Work order — Exactly as written, reproduce the lines from the one that contains "U20: AND CD4081" through the end of the records.

Data to use —

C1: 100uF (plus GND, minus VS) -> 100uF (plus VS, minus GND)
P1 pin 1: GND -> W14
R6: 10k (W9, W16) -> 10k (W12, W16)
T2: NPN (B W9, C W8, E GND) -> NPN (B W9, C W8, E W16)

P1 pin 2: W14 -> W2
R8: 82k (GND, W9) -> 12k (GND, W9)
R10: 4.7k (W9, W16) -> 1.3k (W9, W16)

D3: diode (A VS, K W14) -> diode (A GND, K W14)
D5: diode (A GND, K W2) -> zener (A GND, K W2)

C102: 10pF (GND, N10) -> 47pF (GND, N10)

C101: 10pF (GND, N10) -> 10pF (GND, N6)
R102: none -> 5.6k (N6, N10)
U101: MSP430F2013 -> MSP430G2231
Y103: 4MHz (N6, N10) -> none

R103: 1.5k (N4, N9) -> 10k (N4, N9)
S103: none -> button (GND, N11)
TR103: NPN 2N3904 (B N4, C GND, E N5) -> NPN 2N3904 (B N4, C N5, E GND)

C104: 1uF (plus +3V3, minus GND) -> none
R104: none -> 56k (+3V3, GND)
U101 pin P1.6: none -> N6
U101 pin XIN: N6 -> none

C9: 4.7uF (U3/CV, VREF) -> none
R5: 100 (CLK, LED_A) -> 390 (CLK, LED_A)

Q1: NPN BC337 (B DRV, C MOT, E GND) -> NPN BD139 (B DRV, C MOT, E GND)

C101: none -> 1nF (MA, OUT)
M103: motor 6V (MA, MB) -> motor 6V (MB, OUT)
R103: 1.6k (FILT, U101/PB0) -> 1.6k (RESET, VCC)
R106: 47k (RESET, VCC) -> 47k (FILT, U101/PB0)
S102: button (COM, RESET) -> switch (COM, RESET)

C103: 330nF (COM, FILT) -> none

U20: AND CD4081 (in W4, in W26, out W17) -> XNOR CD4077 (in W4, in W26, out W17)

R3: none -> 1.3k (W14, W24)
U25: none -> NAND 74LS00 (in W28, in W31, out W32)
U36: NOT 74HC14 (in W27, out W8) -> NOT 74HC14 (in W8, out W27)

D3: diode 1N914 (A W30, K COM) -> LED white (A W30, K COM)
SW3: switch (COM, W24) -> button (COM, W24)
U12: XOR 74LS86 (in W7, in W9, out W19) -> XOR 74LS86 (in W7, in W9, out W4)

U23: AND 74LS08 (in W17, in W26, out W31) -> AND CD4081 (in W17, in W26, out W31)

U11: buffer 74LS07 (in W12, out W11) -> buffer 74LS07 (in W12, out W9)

Response —
U20: AND CD4081 (in W4, in W26, out W17) -> XNOR CD4077 (in W4, in W26, out W17)

R3: none -> 1.3k (W14, W24)
U25: none -> NAND 74LS00 (in W28, in W31, out W32)
U36: NOT 74HC14 (in W27, out W8) -> NOT 74HC14 (in W8, out W27)

D3: diode 1N914 (A W30, K COM) -> LED white (A W30, K COM)
SW3: switch (COM, W24) -> button (COM, W24)
U12: XOR 74LS86 (in W7, in W9, out W19) -> XOR 74LS86 (in W7, in W9, out W4)

U23: AND 74LS08 (in W17, in W26, out W31) -> AND CD4081 (in W17, in W26, out W31)

U11: buffer 74LS07 (in W12, out W11) -> buffer 74LS07 (in W12, out W9)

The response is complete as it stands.